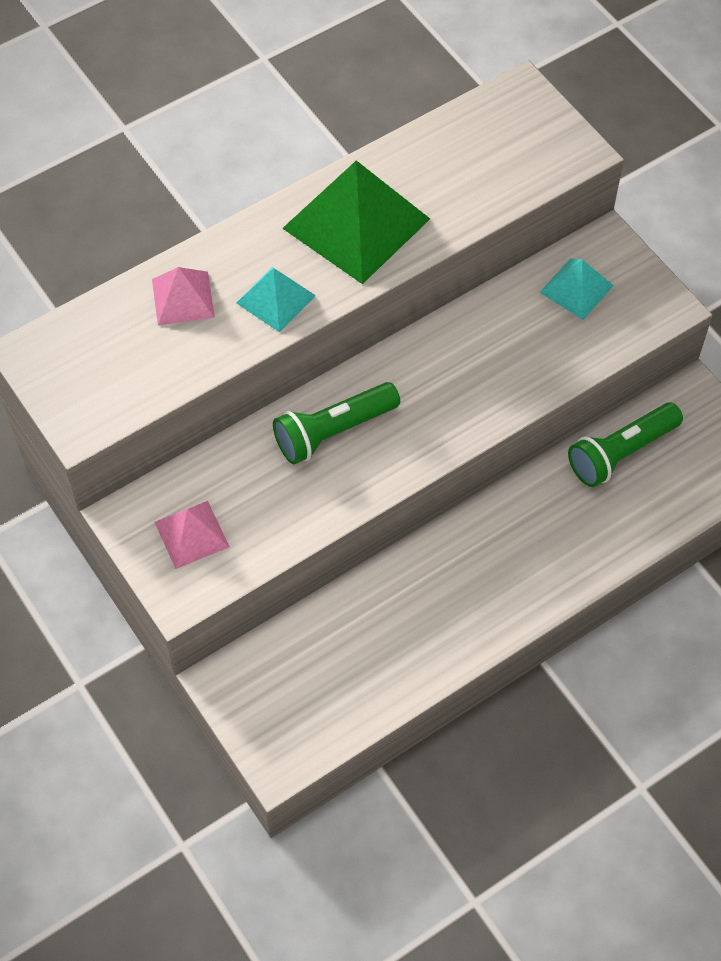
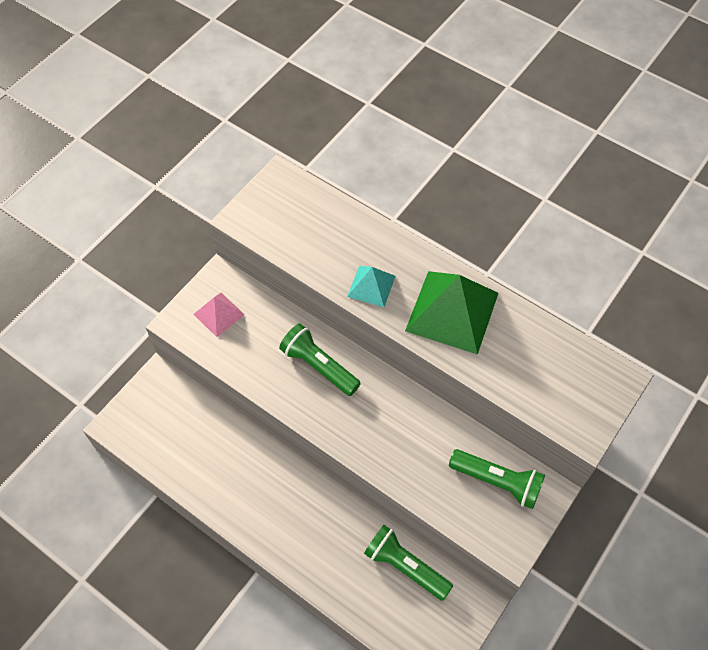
camera: 70 degrees right, 0 degrees up
(183, 298) = (350, 236): pink pyramid -> none
(576, 288) = (497, 482): turquoise pyramid -> green flashlight

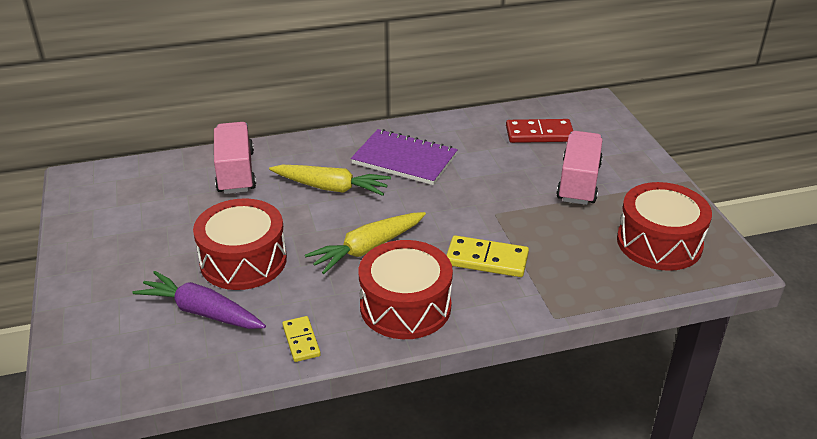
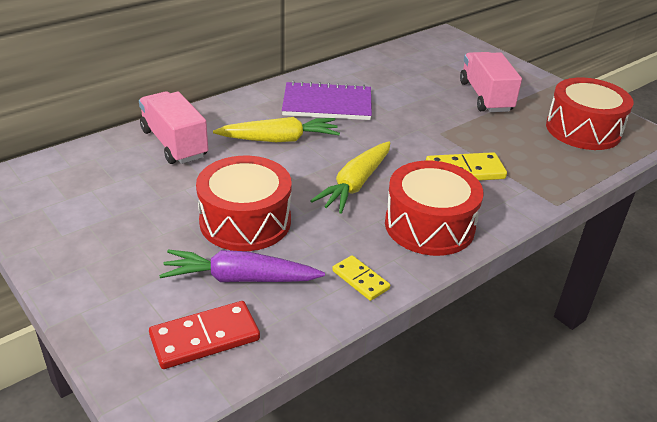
camera: 25 degrees left, 0 degrees up
(539, 134) = (423, 65): red domino -> red domino (205, 338)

- Exercise instructions:
What lines in the listing above hold the string "camera"? List them.

- Task answer:
camera: 70 degrees right, 0 degrees up
camera: 25 degrees left, 0 degrees up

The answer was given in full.